Study material:
************
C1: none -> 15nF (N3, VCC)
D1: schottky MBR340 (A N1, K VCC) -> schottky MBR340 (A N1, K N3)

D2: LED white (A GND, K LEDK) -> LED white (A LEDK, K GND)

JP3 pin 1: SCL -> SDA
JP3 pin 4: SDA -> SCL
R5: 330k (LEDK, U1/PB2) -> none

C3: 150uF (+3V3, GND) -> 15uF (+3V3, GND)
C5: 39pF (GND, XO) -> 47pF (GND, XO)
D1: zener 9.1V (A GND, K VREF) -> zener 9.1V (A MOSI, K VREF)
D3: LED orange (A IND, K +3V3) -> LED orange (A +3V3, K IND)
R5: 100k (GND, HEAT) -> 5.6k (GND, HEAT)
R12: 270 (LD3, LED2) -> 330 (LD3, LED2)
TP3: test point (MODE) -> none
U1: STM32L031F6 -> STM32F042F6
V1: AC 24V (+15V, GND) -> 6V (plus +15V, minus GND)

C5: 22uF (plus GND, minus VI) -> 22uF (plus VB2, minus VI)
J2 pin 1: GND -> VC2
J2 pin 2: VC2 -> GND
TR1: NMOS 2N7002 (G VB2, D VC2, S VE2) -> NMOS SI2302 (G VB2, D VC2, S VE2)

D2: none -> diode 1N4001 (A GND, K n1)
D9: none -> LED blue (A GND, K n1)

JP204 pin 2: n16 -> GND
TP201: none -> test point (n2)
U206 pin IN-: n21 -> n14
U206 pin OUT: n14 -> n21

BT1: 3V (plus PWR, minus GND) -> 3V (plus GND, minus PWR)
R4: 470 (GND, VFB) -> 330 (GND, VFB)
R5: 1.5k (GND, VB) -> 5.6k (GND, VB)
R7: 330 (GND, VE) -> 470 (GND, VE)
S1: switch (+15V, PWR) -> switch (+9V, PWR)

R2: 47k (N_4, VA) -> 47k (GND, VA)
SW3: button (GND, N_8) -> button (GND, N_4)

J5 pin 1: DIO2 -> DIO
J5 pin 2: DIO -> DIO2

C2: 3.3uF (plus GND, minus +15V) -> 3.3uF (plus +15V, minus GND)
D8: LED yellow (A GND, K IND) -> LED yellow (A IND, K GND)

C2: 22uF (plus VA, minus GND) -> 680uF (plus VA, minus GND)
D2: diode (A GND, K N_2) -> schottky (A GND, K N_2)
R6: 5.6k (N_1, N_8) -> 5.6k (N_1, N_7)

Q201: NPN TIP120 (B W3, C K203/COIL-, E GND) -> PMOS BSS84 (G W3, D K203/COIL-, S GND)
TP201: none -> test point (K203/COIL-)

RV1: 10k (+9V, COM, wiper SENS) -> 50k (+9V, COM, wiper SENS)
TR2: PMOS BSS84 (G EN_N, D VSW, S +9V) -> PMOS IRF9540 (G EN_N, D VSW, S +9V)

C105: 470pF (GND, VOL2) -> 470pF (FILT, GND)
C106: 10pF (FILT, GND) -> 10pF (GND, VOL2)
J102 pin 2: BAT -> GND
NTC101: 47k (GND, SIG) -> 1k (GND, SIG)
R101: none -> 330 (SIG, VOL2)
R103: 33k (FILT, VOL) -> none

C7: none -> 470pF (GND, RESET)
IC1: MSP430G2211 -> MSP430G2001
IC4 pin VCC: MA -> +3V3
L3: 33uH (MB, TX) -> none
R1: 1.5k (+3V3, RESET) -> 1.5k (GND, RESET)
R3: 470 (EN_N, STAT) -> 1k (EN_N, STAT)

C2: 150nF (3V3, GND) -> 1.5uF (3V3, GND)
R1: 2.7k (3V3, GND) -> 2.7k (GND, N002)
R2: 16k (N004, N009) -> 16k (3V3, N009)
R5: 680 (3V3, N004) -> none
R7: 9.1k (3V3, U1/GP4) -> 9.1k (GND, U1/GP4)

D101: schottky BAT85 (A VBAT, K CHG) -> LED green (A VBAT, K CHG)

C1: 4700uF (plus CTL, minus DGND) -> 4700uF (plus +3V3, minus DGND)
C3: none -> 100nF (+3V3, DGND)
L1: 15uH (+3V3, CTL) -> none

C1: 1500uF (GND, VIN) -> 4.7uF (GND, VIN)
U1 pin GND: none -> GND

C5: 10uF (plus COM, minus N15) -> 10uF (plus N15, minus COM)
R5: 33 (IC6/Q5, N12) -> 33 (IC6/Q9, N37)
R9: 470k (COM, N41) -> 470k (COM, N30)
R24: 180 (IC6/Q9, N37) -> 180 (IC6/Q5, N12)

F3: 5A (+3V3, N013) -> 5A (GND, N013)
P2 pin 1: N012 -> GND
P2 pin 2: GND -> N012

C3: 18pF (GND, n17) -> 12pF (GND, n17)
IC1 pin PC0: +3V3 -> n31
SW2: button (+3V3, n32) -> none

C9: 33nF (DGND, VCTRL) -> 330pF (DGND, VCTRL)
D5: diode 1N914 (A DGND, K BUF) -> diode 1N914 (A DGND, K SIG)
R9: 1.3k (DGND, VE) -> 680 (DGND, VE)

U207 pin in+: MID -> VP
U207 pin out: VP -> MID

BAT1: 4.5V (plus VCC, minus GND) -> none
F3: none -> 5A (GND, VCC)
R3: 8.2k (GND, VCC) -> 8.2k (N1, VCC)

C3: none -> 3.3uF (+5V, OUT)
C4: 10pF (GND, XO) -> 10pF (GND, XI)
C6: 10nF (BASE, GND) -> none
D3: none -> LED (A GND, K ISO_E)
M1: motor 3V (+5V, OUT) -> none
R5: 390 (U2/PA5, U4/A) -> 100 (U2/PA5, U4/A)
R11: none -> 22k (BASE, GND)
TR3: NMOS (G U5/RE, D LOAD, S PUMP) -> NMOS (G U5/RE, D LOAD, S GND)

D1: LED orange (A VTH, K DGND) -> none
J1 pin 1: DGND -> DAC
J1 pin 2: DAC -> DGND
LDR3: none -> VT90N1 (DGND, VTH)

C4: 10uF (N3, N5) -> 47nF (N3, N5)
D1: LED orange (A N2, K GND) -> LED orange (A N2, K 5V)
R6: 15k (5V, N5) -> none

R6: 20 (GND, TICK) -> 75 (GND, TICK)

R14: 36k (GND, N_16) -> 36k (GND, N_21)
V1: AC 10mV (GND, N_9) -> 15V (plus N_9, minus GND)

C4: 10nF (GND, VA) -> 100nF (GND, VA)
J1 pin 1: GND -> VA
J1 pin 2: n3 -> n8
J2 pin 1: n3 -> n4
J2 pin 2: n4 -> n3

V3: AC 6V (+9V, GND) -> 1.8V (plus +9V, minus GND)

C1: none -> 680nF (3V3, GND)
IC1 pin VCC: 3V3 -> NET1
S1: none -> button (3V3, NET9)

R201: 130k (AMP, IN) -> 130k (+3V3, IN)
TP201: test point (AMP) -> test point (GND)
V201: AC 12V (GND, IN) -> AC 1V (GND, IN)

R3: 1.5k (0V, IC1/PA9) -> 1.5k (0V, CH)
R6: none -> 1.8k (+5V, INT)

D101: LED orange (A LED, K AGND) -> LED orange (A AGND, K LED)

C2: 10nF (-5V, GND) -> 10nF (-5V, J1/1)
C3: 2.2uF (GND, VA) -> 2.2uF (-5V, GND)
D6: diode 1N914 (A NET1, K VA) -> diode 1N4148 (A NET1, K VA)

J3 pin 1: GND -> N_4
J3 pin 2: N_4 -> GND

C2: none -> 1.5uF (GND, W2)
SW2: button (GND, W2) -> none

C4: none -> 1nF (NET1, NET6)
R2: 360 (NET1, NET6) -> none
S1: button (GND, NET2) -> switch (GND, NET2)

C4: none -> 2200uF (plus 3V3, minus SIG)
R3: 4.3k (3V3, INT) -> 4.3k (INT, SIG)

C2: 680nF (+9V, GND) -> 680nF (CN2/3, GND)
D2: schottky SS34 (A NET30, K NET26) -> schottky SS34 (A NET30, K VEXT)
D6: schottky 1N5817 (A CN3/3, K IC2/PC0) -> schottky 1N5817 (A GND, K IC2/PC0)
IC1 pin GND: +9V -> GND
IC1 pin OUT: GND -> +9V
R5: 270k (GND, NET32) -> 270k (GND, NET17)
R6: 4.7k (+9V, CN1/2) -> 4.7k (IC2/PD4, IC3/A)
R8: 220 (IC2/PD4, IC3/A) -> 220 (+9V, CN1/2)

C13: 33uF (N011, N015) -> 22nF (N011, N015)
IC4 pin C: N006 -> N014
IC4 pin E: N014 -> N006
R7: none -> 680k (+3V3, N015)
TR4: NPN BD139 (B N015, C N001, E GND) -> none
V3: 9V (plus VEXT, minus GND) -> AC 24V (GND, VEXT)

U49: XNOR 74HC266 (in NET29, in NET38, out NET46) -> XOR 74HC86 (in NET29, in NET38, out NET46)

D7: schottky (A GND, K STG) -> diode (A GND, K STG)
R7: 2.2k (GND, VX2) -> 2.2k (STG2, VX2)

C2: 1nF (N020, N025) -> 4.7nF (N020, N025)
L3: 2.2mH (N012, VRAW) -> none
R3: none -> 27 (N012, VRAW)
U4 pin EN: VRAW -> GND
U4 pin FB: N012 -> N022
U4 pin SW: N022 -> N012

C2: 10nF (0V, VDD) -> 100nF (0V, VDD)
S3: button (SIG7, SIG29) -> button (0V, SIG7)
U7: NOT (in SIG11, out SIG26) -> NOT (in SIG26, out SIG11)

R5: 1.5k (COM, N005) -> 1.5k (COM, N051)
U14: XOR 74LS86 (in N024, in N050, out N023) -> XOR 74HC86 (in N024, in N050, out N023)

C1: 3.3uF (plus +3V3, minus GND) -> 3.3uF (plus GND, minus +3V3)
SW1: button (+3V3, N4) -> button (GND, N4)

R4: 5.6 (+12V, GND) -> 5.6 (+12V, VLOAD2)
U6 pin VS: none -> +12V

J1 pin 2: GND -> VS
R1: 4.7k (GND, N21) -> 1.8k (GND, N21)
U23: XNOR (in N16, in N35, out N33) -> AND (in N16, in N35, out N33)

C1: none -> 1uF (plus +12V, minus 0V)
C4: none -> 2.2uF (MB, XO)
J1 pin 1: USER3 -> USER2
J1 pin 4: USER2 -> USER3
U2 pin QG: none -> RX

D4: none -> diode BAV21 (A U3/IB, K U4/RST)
************
Given the word "orange", show every line of the records that contains it.

D3: LED orange (A IND, K +3V3) -> LED orange (A +3V3, K IND)
D1: LED orange (A VTH, K DGND) -> none
D1: LED orange (A N2, K GND) -> LED orange (A N2, K 5V)
D101: LED orange (A LED, K AGND) -> LED orange (A AGND, K LED)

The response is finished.